EXERCISE GOAL — The full listing, word for word and free of images, is the expected result.

EXERCISE DATA —
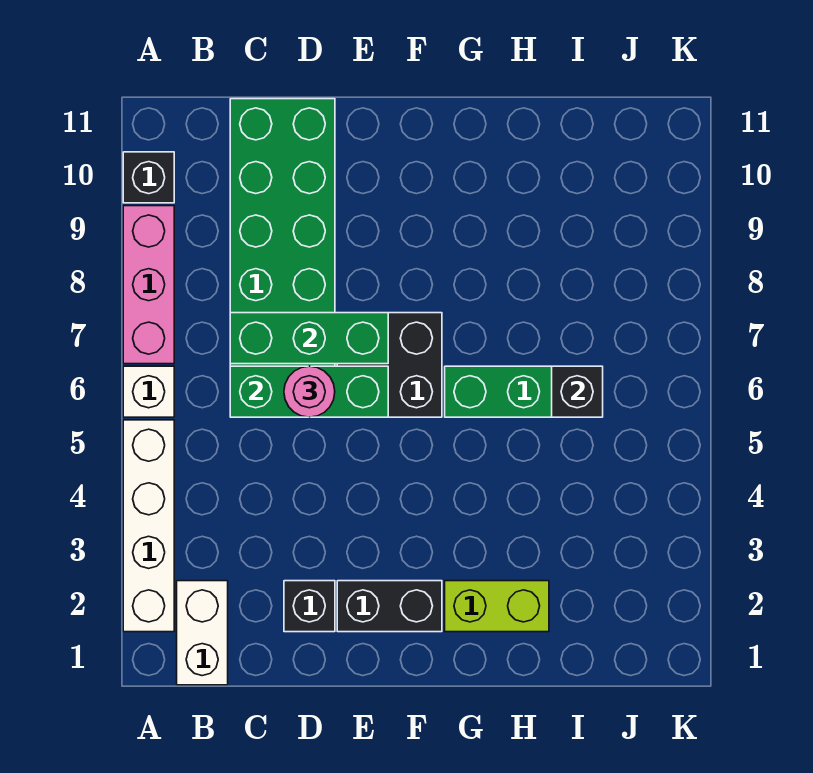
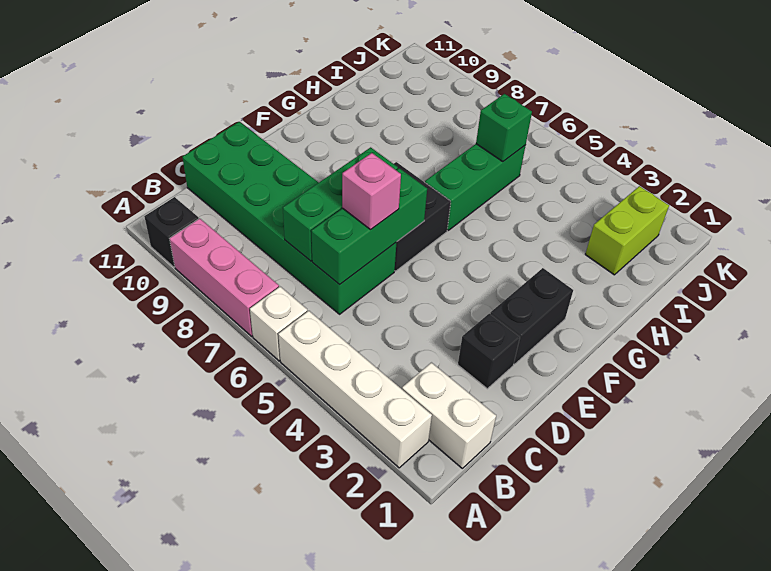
pink round brick D6 level 3 -> pink brick D6 level 3
lime brick G2:H2 level 1 -> lime brick I2:J2 level 1
black brick I6 level 2 -> green brick I6 level 2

RESPONSE TO THIS TASK —
pink round brick D6 level 3 -> pink brick D6 level 3
lime brick G2:H2 level 1 -> lime brick I2:J2 level 1
black brick I6 level 2 -> green brick I6 level 2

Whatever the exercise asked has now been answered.